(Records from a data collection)

---+---

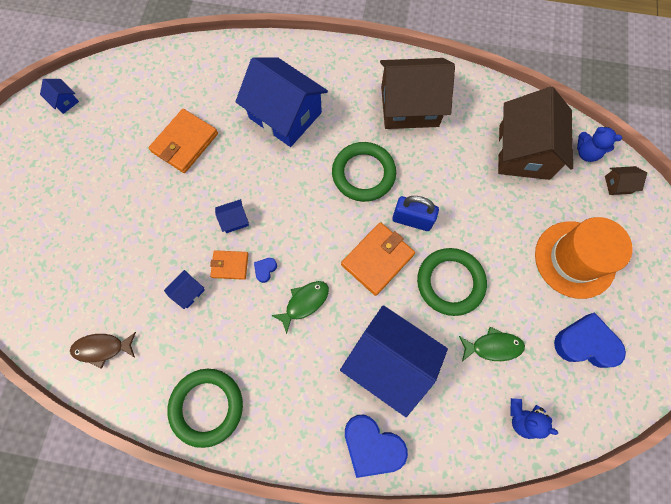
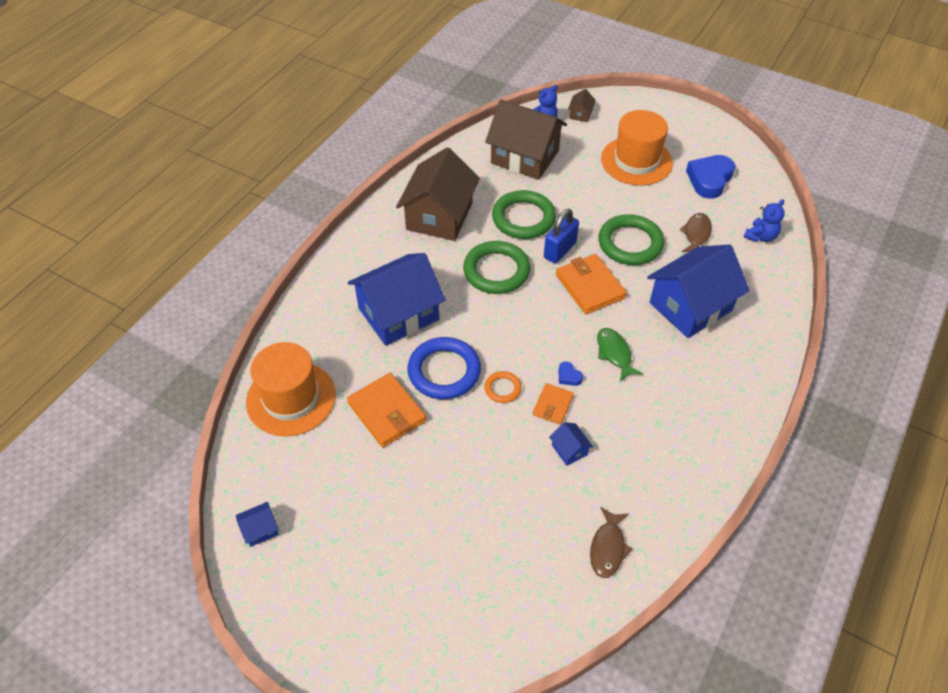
camera: 70 degrees left, 20 degrees down
(178, 74) = (291, 398): none -> orange hat
(207, 407) = (697, 461): green ring -> green ring (523, 218)
(234, 220) = (502, 388): blue house -> orange ring
(238, 169) = (444, 371): none -> blue ring
(372, 445) = (763, 341): blue heart -> none
(493, 346) = (696, 234): green fish -> brown fish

---+---

* Task prompt *
Pictures are to be left out, while the records are copied word for word.

* Your response *
camera: 70 degrees left, 20 degrees down
(178, 74) = (291, 398): none -> orange hat
(207, 407) = (697, 461): green ring -> green ring (523, 218)
(234, 220) = (502, 388): blue house -> orange ring
(238, 169) = (444, 371): none -> blue ring
(372, 445) = (763, 341): blue heart -> none
(493, 346) = (696, 234): green fish -> brown fish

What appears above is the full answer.